Content starts

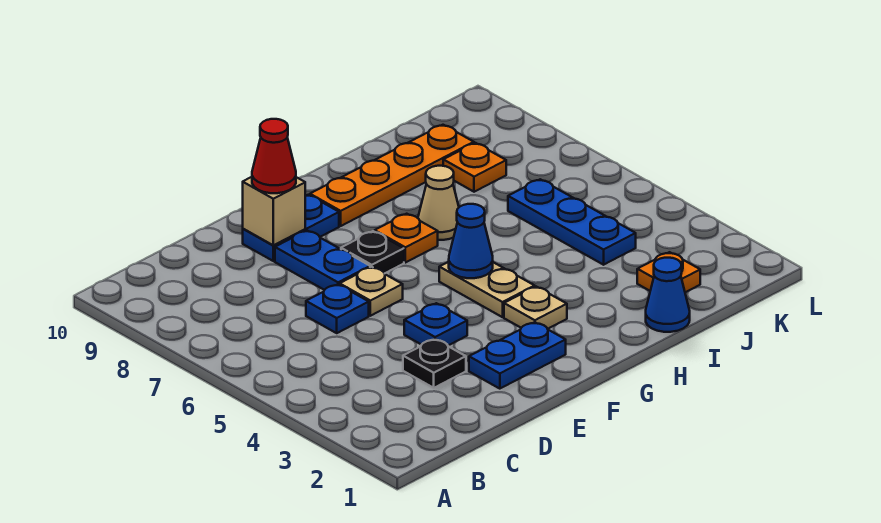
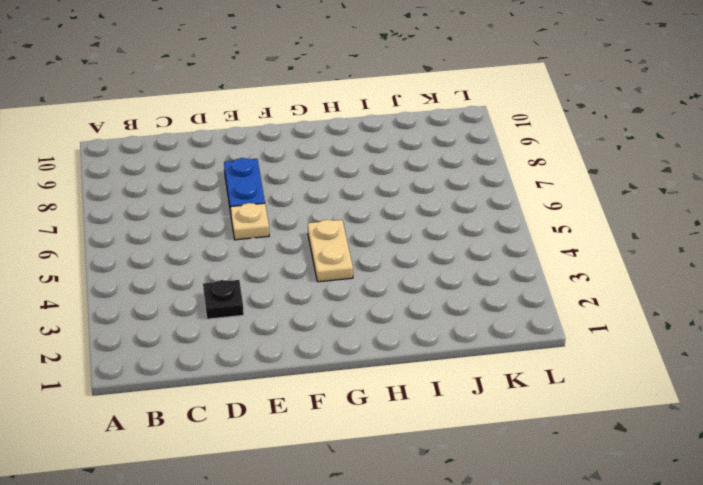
none -> blue 1x1 plate [306,284,369,333]
none -> blue 1x2 plate [469,322,566,389]
none -> blue 1x1 plate [404,303,467,345]

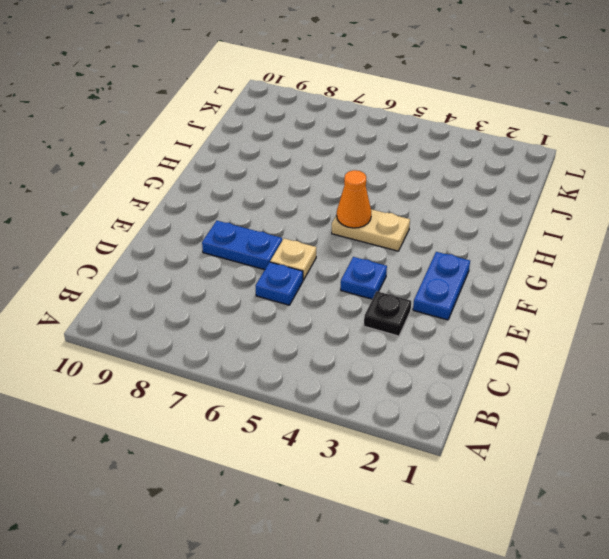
orange 1x1 cone [337,170,371,228] -> blue 1x1 cone [449,204,493,278]
none -> blue 1x2 plate [243,195,339,261]
none -> black 1x1 plate [341,231,404,273]
none -> tan 1x1 plate [504,287,567,329]

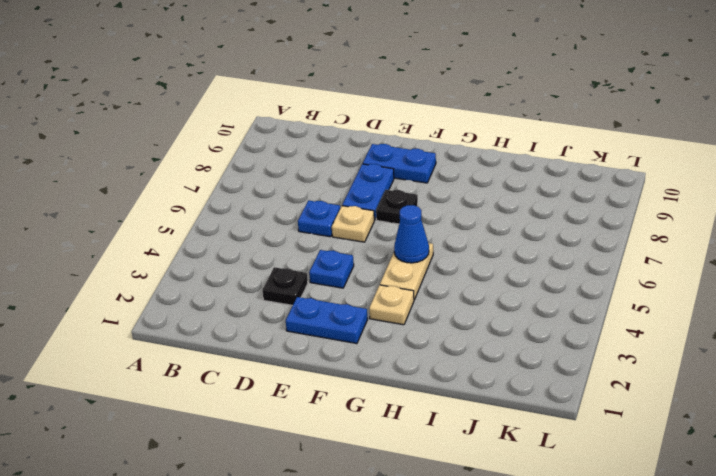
none -> orange 1x1 plate [375,214,438,263]
none -> orange 1x4 plate [310,125,474,226]
none -> tan 1x1 cone [418,166,459,240]

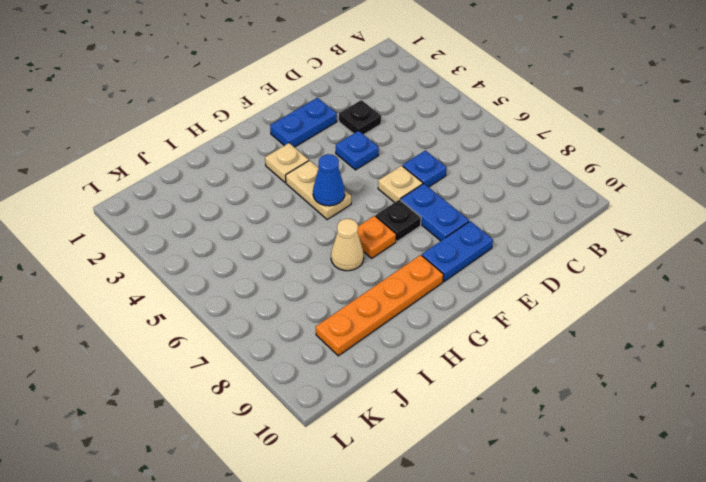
none -> blue 1x1 cone [646,258,690,332]
none -> orange 1x1 plate [637,252,700,292]
none -> blue 1x3 plate [508,179,636,265]

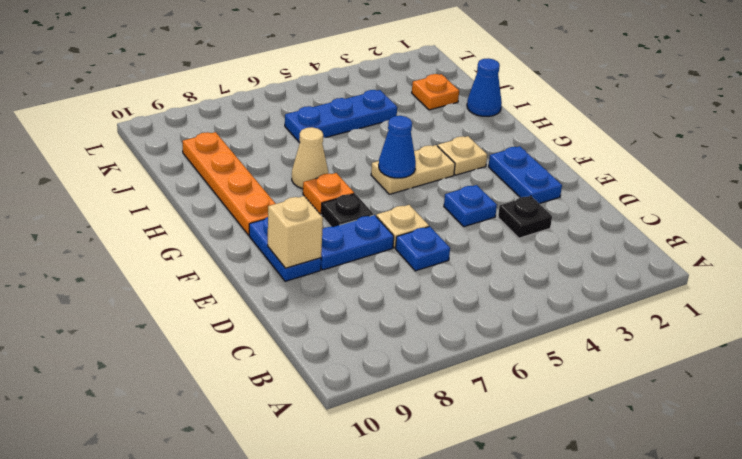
none -> orange 1x1 plate [443,143,506,192]
none -> red 1x1 cone [252,119,296,193]

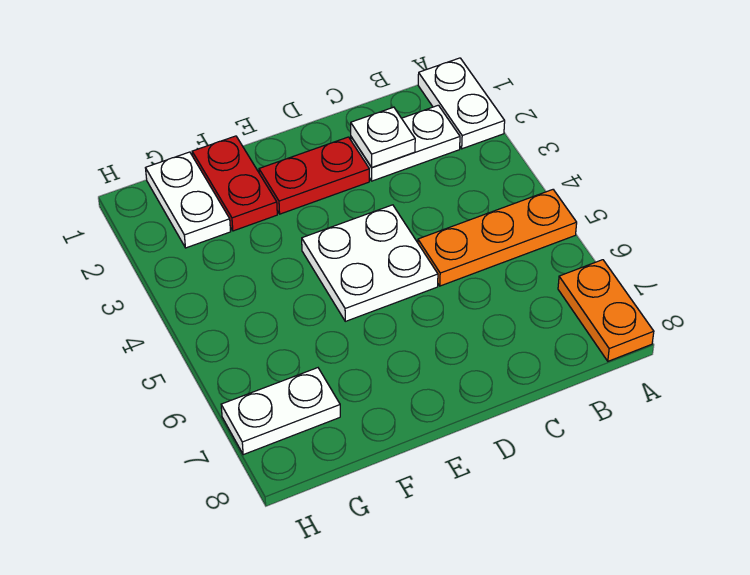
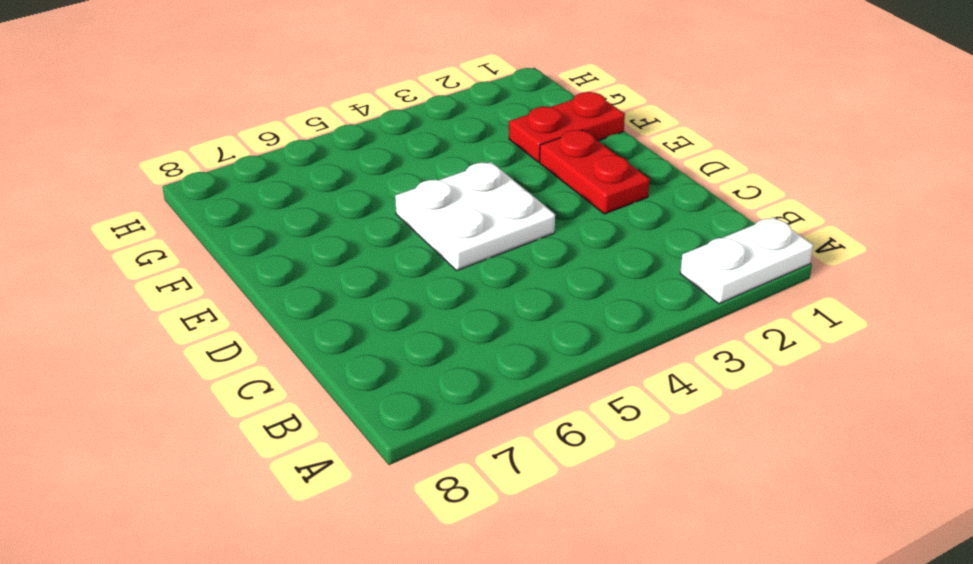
none -> orange 1x3 plate [418,190,577,286]
none -> orange 1x2 plate [558,260,654,361]

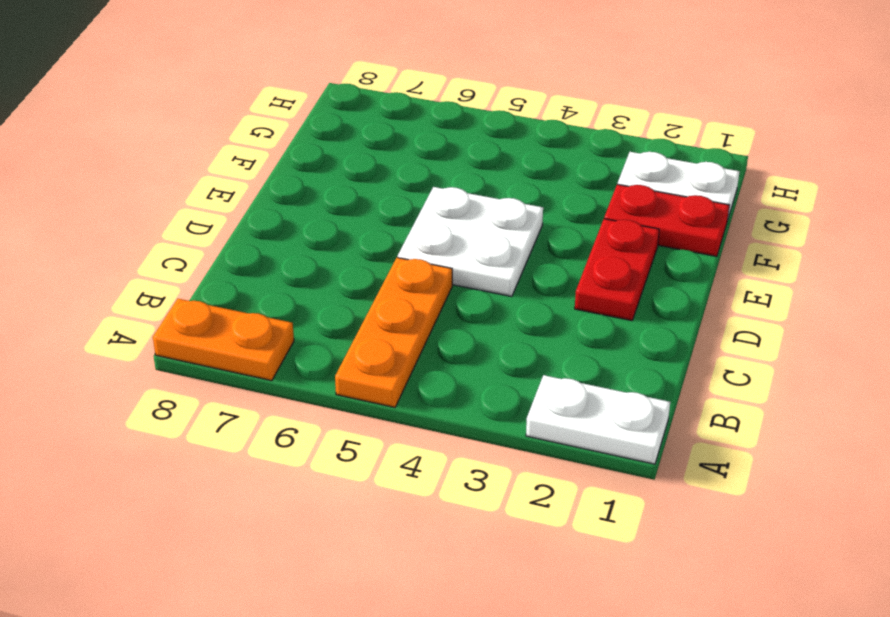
none -> white 1x2 plate [351,105,460,181]
none -> white 1x2 plate [221,368,340,455]

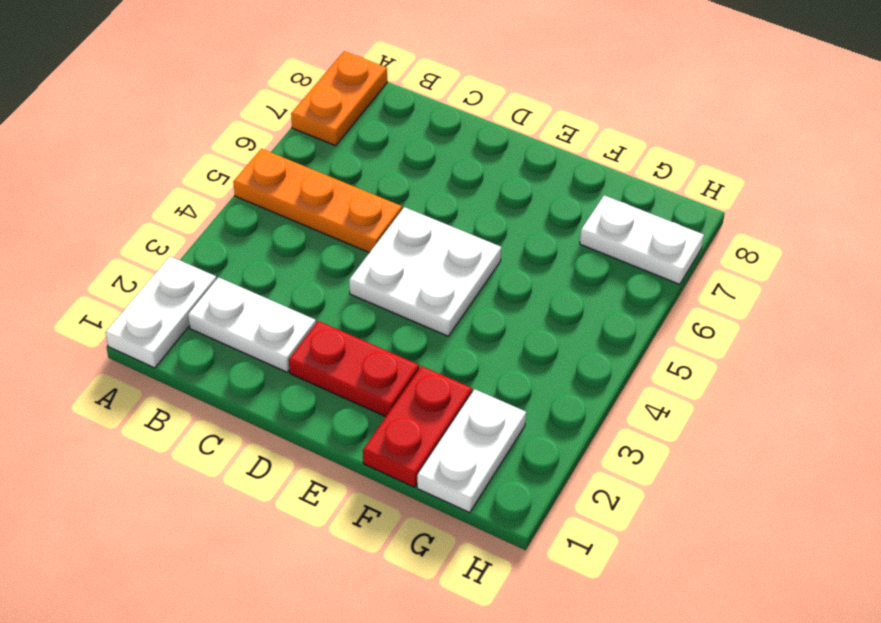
none -> white 1x1 plate [351,107,415,167]

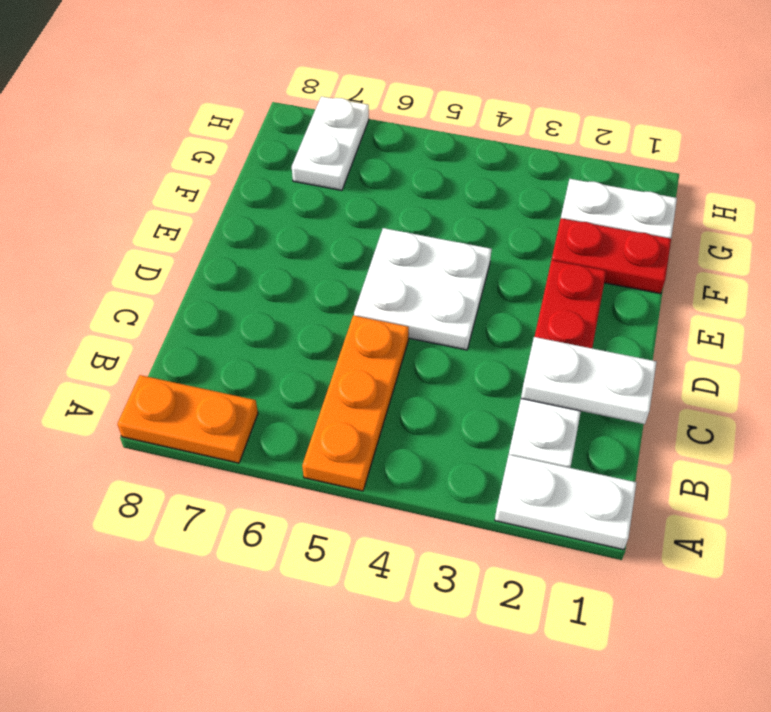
white 1x2 plate [521,337,656,424] -> white 1x1 plate [351,107,415,167]

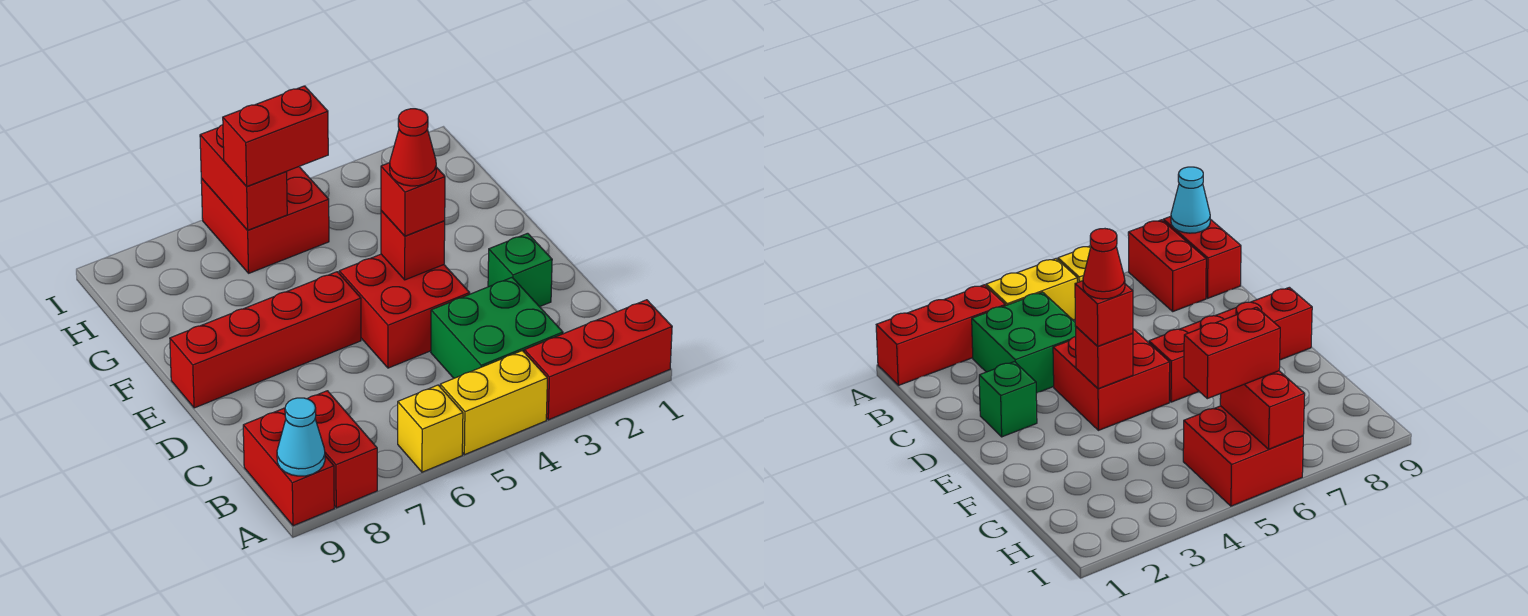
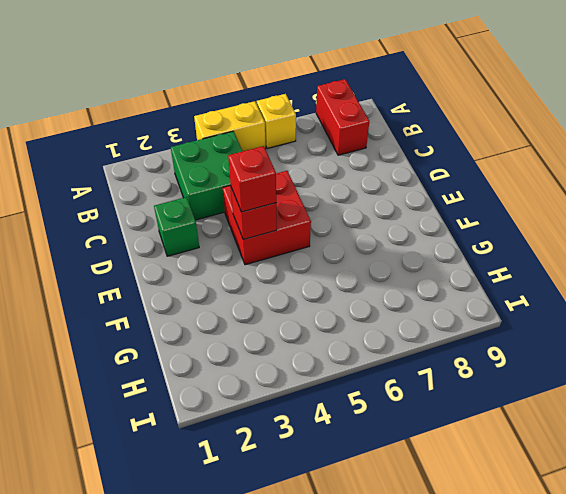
none -> red 1x3 brick [524,300,672,420]
none -> red 1x2 brick [243,408,334,526]
none -> red 1x4 brick [170,272,361,408]

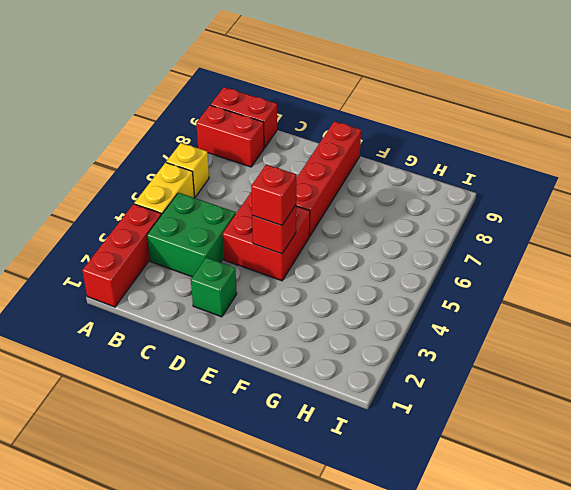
none -> red 2x2 brick [201,167,329,273]
none -> cyan 1x1 cone [277,398,325,476]
none -> red 1x2 brick [200,125,287,230]

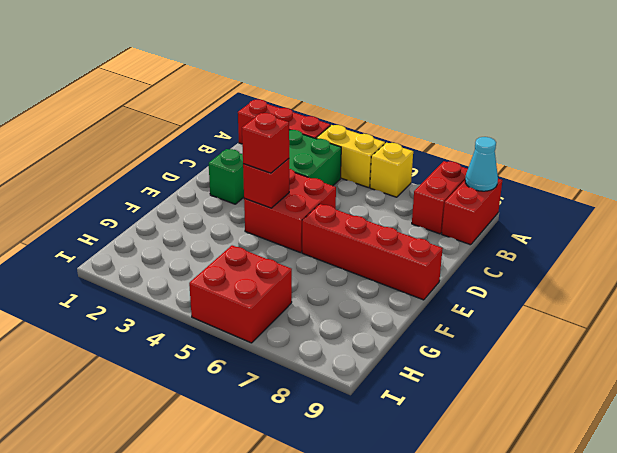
none -> red 1x2 brick [200,125,287,230]
none -> red 1x2 brick [223,86,328,186]
none -> red 1x1 cone [390,109,436,186]

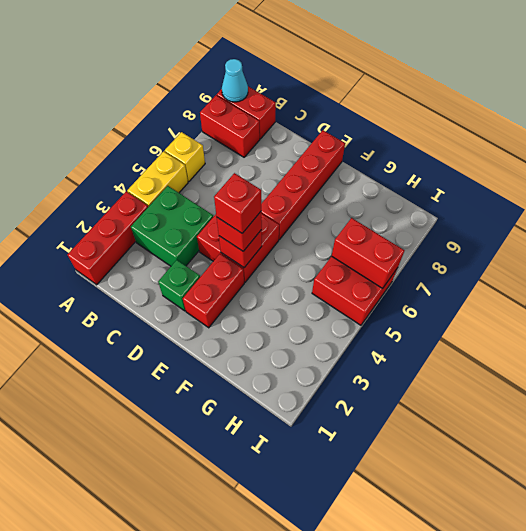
red 1x2 brick [183,254,244,328] -> red 1x2 brick moved to [223,86,328,186]
red 1x1 brick [214,173,261,233] -> red 1x1 cone [390,109,436,186]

Content ends

Your reply should consist solely of the lines from the line containing "none -> red 2x2 brick [201,167,329,273]" through the last line of the listing, unchanged and free of pictures.

▸ **EXERCISE SOLUTION**
none -> red 2x2 brick [201,167,329,273]
none -> cyan 1x1 cone [277,398,325,476]
none -> red 1x2 brick [200,125,287,230]

none -> red 1x2 brick [200,125,287,230]
none -> red 1x2 brick [223,86,328,186]
none -> red 1x1 cone [390,109,436,186]

red 1x2 brick [183,254,244,328] -> red 1x2 brick moved to [223,86,328,186]
red 1x1 brick [214,173,261,233] -> red 1x1 cone [390,109,436,186]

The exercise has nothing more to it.